:: Directions ::
Note each line in the data holding the string "plus" and report it.
........
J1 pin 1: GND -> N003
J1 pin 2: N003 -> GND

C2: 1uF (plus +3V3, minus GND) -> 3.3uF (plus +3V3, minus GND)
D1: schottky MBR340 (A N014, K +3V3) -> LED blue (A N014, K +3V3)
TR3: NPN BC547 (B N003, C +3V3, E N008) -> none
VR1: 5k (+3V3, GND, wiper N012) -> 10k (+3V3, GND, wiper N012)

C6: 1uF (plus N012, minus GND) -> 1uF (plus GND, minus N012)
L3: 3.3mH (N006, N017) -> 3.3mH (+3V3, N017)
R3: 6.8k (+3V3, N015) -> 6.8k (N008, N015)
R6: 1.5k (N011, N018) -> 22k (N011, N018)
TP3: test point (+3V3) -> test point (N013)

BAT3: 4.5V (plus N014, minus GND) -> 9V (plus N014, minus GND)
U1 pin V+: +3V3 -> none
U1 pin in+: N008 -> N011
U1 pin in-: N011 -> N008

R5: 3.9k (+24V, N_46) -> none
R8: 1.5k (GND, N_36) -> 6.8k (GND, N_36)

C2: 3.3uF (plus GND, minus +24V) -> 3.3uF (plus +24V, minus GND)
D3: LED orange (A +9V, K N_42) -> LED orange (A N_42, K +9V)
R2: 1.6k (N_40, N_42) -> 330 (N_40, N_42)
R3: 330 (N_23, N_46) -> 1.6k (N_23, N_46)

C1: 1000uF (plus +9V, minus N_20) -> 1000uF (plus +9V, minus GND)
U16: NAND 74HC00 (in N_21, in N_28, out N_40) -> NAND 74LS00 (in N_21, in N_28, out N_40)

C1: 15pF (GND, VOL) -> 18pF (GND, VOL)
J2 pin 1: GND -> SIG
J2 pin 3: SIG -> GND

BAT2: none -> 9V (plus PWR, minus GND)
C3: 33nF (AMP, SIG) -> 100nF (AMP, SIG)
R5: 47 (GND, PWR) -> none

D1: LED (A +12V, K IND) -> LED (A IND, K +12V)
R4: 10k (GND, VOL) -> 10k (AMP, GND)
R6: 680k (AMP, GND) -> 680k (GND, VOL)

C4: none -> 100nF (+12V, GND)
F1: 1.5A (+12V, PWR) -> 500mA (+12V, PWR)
........
:: Written solution ::
C2: 1uF (plus +3V3, minus GND) -> 3.3uF (plus +3V3, minus GND)
C6: 1uF (plus N012, minus GND) -> 1uF (plus GND, minus N012)
BAT3: 4.5V (plus N014, minus GND) -> 9V (plus N014, minus GND)
C2: 3.3uF (plus GND, minus +24V) -> 3.3uF (plus +24V, minus GND)
C1: 1000uF (plus +9V, minus N_20) -> 1000uF (plus +9V, minus GND)
BAT2: none -> 9V (plus PWR, minus GND)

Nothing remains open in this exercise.